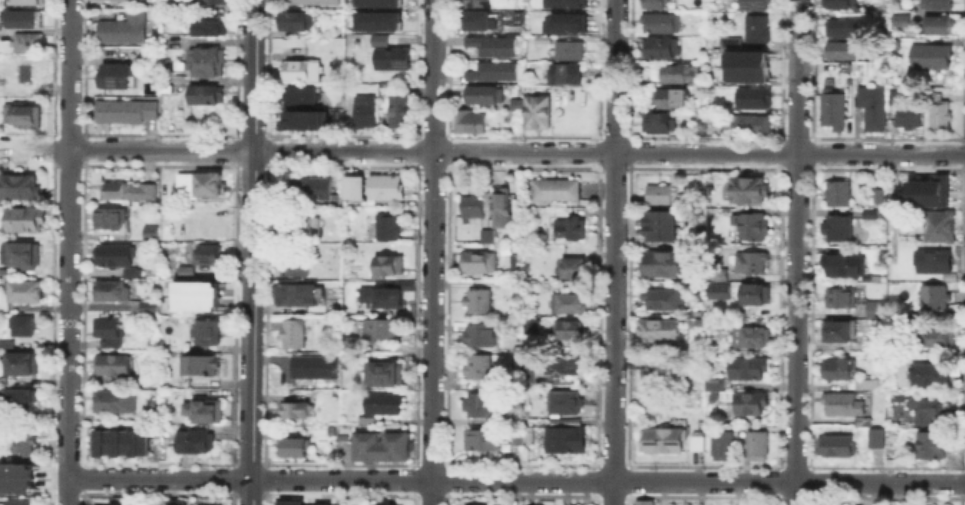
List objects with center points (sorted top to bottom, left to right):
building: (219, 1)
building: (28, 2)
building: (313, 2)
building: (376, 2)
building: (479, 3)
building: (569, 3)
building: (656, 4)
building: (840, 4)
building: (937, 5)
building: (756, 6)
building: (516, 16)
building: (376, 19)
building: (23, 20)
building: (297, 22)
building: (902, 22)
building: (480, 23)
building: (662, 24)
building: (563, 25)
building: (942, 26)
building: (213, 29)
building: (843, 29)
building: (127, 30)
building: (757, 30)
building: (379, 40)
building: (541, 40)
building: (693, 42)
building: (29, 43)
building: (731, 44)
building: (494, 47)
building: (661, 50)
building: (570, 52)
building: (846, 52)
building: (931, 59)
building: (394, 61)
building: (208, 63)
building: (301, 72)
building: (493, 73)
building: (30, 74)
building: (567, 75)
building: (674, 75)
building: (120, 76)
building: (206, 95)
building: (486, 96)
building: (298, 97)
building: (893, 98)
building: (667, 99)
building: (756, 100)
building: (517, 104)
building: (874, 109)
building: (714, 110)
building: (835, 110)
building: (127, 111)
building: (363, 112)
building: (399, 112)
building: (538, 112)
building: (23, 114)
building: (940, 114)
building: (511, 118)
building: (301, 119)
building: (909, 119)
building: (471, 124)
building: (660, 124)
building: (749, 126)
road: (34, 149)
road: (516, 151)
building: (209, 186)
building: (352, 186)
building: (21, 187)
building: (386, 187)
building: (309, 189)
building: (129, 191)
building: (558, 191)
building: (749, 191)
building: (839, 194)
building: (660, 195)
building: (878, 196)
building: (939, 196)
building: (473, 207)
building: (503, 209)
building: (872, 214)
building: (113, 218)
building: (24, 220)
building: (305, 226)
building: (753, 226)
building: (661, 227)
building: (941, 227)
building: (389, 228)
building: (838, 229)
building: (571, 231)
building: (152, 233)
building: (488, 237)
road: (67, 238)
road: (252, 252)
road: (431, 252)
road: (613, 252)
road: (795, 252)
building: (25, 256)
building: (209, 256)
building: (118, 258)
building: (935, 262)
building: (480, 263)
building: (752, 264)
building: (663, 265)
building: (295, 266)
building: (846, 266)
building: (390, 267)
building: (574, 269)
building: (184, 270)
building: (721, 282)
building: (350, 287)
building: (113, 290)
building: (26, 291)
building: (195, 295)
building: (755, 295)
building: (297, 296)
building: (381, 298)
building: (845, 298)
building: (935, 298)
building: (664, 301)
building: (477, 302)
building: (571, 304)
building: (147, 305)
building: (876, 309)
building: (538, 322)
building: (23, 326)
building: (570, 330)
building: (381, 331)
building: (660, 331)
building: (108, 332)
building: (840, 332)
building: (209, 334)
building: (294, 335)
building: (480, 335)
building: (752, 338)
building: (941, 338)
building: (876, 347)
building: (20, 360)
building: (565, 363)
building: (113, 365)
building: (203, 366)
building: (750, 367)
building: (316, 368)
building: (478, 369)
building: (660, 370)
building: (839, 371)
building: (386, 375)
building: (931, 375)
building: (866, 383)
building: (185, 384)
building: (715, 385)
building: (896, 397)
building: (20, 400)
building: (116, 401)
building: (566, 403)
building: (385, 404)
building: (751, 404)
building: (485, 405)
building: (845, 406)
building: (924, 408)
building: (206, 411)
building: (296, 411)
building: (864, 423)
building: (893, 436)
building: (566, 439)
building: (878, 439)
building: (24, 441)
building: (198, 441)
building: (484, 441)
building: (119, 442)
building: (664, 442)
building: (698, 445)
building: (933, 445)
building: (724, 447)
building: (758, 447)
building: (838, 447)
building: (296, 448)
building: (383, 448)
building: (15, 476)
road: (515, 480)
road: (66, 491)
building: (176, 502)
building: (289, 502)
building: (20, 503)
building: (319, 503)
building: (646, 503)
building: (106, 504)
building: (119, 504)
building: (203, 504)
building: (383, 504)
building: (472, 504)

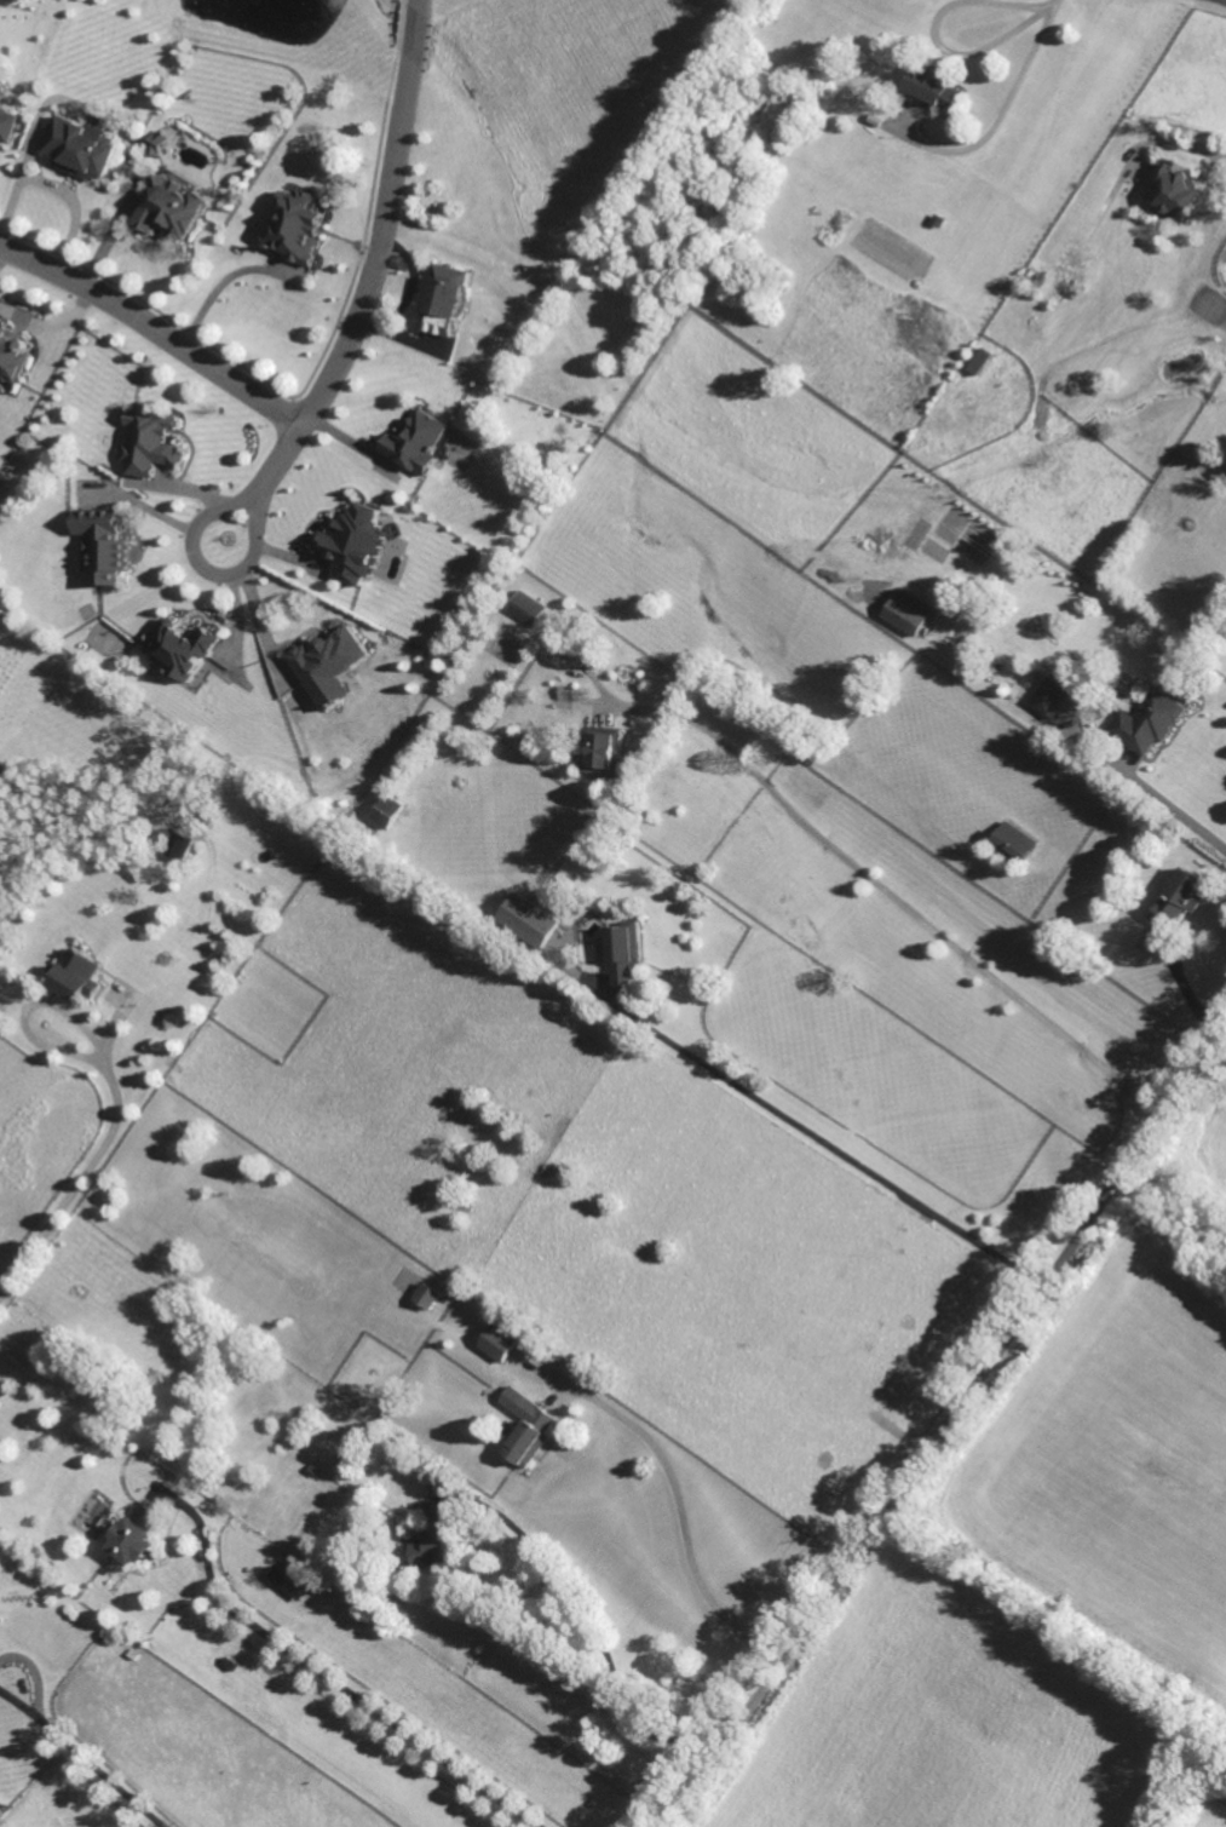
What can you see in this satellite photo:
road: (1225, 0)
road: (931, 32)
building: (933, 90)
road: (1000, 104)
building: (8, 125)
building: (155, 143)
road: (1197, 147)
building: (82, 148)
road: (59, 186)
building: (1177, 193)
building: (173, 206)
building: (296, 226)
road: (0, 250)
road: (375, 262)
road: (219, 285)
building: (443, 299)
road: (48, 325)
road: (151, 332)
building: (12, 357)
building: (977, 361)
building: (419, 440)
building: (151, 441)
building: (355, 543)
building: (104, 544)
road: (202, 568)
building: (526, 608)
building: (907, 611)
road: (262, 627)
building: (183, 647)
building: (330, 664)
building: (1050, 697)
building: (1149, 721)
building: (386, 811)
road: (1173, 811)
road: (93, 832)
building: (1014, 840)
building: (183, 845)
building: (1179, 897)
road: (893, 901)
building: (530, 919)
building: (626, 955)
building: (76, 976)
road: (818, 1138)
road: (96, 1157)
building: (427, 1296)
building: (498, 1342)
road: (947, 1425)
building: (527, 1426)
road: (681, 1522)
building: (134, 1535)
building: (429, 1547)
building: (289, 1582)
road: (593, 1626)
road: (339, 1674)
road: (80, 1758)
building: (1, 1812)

....................

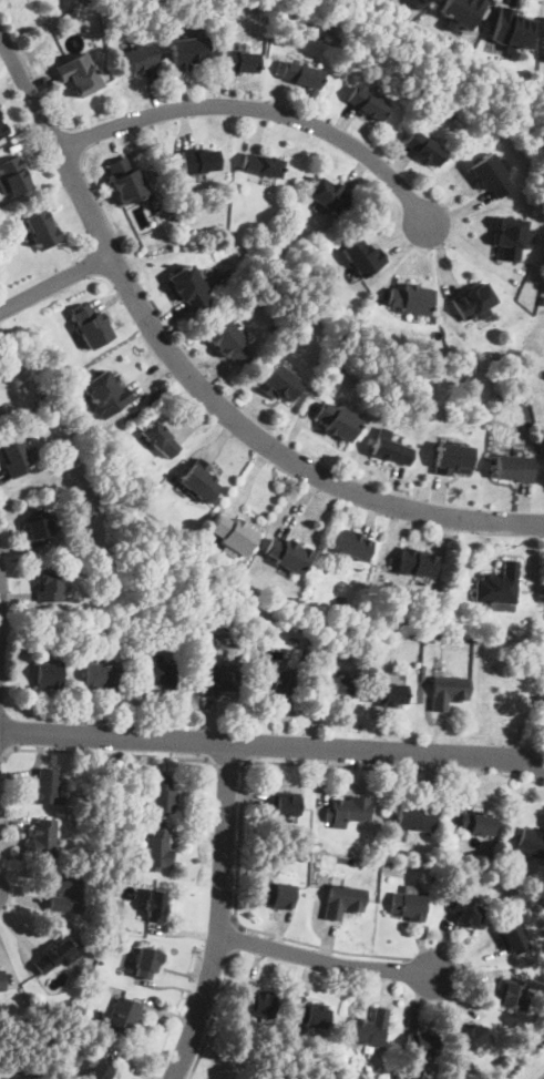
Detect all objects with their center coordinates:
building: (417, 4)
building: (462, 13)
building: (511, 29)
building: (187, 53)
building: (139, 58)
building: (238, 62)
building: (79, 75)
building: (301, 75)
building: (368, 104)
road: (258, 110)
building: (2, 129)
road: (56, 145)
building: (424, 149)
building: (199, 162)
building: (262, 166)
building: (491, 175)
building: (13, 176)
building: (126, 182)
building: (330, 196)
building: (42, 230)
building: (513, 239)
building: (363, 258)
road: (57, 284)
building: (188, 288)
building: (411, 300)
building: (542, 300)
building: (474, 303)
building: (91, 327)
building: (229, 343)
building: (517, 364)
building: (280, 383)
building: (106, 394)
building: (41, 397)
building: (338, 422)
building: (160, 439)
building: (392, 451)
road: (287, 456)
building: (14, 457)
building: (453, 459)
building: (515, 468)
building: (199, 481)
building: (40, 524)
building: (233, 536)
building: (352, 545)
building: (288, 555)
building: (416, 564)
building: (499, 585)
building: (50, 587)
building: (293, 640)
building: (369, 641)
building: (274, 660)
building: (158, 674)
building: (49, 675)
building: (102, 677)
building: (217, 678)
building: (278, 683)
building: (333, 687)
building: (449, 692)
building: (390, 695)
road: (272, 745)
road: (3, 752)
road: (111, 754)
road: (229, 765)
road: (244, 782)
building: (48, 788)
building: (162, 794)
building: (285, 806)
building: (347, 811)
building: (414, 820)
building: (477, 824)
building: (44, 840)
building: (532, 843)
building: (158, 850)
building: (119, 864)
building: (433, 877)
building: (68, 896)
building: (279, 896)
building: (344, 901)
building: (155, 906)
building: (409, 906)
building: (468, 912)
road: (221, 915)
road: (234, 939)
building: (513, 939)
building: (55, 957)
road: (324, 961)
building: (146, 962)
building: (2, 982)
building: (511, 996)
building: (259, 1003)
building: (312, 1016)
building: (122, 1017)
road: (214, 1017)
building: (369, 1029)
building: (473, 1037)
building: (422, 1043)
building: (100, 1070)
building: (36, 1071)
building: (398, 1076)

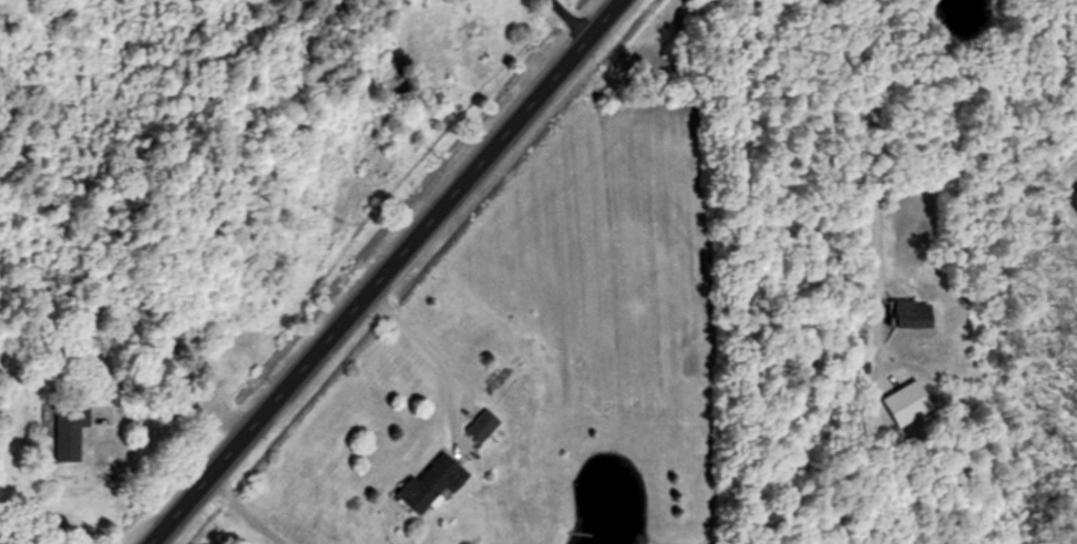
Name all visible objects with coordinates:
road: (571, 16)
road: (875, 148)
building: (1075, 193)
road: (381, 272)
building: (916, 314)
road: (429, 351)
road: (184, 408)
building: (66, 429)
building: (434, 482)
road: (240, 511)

....................

- WHAT YOU ARE ASKED TO DO
Once you have checked every line of the material above, return the ones that hold the string "objects".

- SOLUTION FOR THIS PROBLEM
List objects with center points (sorted top to bottom, left to right):
Detect all objects with their center coordinates:
Name all visible objects with coordinates:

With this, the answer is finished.